Task details
Each line of the data has to be written out again exactly as shown.
[[ Exercise data, beginning ]]
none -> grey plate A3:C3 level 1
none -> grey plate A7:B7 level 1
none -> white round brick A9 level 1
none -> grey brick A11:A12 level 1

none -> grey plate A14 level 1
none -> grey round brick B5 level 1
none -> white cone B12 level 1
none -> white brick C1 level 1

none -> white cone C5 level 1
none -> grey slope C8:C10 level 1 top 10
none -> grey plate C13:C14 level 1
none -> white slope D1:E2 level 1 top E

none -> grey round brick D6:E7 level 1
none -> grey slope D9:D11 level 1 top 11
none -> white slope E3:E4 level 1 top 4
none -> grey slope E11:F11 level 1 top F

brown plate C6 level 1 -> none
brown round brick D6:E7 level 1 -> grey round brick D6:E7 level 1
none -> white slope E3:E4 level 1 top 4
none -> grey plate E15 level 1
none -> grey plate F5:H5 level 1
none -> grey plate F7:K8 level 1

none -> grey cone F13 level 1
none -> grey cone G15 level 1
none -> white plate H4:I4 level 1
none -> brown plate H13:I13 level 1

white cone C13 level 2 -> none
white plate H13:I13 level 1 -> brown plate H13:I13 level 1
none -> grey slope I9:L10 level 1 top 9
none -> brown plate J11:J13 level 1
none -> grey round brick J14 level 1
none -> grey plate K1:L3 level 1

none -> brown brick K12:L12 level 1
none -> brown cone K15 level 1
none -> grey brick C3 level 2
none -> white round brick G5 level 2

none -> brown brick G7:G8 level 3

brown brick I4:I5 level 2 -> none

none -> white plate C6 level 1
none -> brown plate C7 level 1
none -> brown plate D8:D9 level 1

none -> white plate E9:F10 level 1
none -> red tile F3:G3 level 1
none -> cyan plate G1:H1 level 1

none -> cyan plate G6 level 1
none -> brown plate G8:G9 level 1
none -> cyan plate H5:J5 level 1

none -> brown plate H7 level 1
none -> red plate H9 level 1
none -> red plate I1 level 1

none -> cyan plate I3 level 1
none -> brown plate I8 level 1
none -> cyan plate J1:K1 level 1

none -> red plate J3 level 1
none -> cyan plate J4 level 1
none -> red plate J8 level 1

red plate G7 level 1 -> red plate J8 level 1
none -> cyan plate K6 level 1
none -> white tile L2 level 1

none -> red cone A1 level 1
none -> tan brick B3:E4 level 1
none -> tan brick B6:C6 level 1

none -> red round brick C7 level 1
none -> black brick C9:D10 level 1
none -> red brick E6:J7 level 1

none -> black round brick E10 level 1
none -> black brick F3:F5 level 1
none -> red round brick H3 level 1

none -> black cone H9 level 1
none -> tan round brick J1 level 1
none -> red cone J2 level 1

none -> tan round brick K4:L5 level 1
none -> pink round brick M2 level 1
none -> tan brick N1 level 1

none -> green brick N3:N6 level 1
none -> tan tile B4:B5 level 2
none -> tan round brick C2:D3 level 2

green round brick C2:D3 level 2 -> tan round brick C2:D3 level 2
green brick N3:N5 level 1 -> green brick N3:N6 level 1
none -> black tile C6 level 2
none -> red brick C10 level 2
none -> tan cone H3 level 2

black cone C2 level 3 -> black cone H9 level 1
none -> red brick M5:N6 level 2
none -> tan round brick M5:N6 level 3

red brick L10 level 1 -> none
[[ Exercise data, end ]]
Output below
none -> grey plate A3:C3 level 1
none -> grey plate A7:B7 level 1
none -> white round brick A9 level 1
none -> grey brick A11:A12 level 1

none -> grey plate A14 level 1
none -> grey round brick B5 level 1
none -> white cone B12 level 1
none -> white brick C1 level 1

none -> white cone C5 level 1
none -> grey slope C8:C10 level 1 top 10
none -> grey plate C13:C14 level 1
none -> white slope D1:E2 level 1 top E

none -> grey round brick D6:E7 level 1
none -> grey slope D9:D11 level 1 top 11
none -> white slope E3:E4 level 1 top 4
none -> grey slope E11:F11 level 1 top F

brown plate C6 level 1 -> none
brown round brick D6:E7 level 1 -> grey round brick D6:E7 level 1
none -> white slope E3:E4 level 1 top 4
none -> grey plate E15 level 1
none -> grey plate F5:H5 level 1
none -> grey plate F7:K8 level 1

none -> grey cone F13 level 1
none -> grey cone G15 level 1
none -> white plate H4:I4 level 1
none -> brown plate H13:I13 level 1

white cone C13 level 2 -> none
white plate H13:I13 level 1 -> brown plate H13:I13 level 1
none -> grey slope I9:L10 level 1 top 9
none -> brown plate J11:J13 level 1
none -> grey round brick J14 level 1
none -> grey plate K1:L3 level 1

none -> brown brick K12:L12 level 1
none -> brown cone K15 level 1
none -> grey brick C3 level 2
none -> white round brick G5 level 2

none -> brown brick G7:G8 level 3

brown brick I4:I5 level 2 -> none

none -> white plate C6 level 1
none -> brown plate C7 level 1
none -> brown plate D8:D9 level 1

none -> white plate E9:F10 level 1
none -> red tile F3:G3 level 1
none -> cyan plate G1:H1 level 1

none -> cyan plate G6 level 1
none -> brown plate G8:G9 level 1
none -> cyan plate H5:J5 level 1

none -> brown plate H7 level 1
none -> red plate H9 level 1
none -> red plate I1 level 1

none -> cyan plate I3 level 1
none -> brown plate I8 level 1
none -> cyan plate J1:K1 level 1

none -> red plate J3 level 1
none -> cyan plate J4 level 1
none -> red plate J8 level 1

red plate G7 level 1 -> red plate J8 level 1
none -> cyan plate K6 level 1
none -> white tile L2 level 1

none -> red cone A1 level 1
none -> tan brick B3:E4 level 1
none -> tan brick B6:C6 level 1

none -> red round brick C7 level 1
none -> black brick C9:D10 level 1
none -> red brick E6:J7 level 1

none -> black round brick E10 level 1
none -> black brick F3:F5 level 1
none -> red round brick H3 level 1

none -> black cone H9 level 1
none -> tan round brick J1 level 1
none -> red cone J2 level 1

none -> tan round brick K4:L5 level 1
none -> pink round brick M2 level 1
none -> tan brick N1 level 1

none -> green brick N3:N6 level 1
none -> tan tile B4:B5 level 2
none -> tan round brick C2:D3 level 2

green round brick C2:D3 level 2 -> tan round brick C2:D3 level 2
green brick N3:N5 level 1 -> green brick N3:N6 level 1
none -> black tile C6 level 2
none -> red brick C10 level 2
none -> tan cone H3 level 2

black cone C2 level 3 -> black cone H9 level 1
none -> red brick M5:N6 level 2
none -> tan round brick M5:N6 level 3

red brick L10 level 1 -> none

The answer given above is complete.